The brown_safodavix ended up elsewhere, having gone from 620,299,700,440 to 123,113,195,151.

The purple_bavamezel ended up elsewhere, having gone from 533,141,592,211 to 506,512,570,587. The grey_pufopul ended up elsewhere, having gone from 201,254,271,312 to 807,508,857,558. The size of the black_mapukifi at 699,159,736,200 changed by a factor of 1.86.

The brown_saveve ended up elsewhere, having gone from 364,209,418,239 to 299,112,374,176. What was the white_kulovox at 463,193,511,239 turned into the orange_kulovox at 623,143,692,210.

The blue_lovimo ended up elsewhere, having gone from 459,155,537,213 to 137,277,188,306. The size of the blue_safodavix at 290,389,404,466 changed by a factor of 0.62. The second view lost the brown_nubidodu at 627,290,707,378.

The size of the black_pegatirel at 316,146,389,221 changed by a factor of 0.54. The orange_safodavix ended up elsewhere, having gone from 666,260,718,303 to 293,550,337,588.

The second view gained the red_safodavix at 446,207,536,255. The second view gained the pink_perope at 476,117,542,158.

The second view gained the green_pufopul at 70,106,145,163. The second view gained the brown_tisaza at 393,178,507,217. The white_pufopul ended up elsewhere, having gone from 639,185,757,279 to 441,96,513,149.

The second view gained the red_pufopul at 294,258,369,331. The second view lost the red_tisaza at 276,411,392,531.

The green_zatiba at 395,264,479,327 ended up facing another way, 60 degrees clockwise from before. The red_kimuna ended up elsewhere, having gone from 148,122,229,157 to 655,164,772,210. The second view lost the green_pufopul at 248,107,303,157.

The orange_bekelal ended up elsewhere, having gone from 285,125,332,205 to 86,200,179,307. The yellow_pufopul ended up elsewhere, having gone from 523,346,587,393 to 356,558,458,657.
◇ ◇ ◇ ◇
◆ Problem requirements: Transcribe every record exactly, keeping each line as it is.

◆ Solution to this exercise:
The brown_safodavix ended up elsewhere, having gone from 620,299,700,440 to 123,113,195,151.

The purple_bavamezel ended up elsewhere, having gone from 533,141,592,211 to 506,512,570,587. The grey_pufopul ended up elsewhere, having gone from 201,254,271,312 to 807,508,857,558. The size of the black_mapukifi at 699,159,736,200 changed by a factor of 1.86.

The brown_saveve ended up elsewhere, having gone from 364,209,418,239 to 299,112,374,176. What was the white_kulovox at 463,193,511,239 turned into the orange_kulovox at 623,143,692,210.

The blue_lovimo ended up elsewhere, having gone from 459,155,537,213 to 137,277,188,306. The size of the blue_safodavix at 290,389,404,466 changed by a factor of 0.62. The second view lost the brown_nubidodu at 627,290,707,378.

The size of the black_pegatirel at 316,146,389,221 changed by a factor of 0.54. The orange_safodavix ended up elsewhere, having gone from 666,260,718,303 to 293,550,337,588.

The second view gained the red_safodavix at 446,207,536,255. The second view gained the pink_perope at 476,117,542,158.

The second view gained the green_pufopul at 70,106,145,163. The second view gained the brown_tisaza at 393,178,507,217. The white_pufopul ended up elsewhere, having gone from 639,185,757,279 to 441,96,513,149.

The second view gained the red_pufopul at 294,258,369,331. The second view lost the red_tisaza at 276,411,392,531.

The green_zatiba at 395,264,479,327 ended up facing another way, 60 degrees clockwise from before. The red_kimuna ended up elsewhere, having gone from 148,122,229,157 to 655,164,772,210. The second view lost the green_pufopul at 248,107,303,157.

The orange_bekelal ended up elsewhere, having gone from 285,125,332,205 to 86,200,179,307. The yellow_pufopul ended up elsewhere, having gone from 523,346,587,393 to 356,558,458,657.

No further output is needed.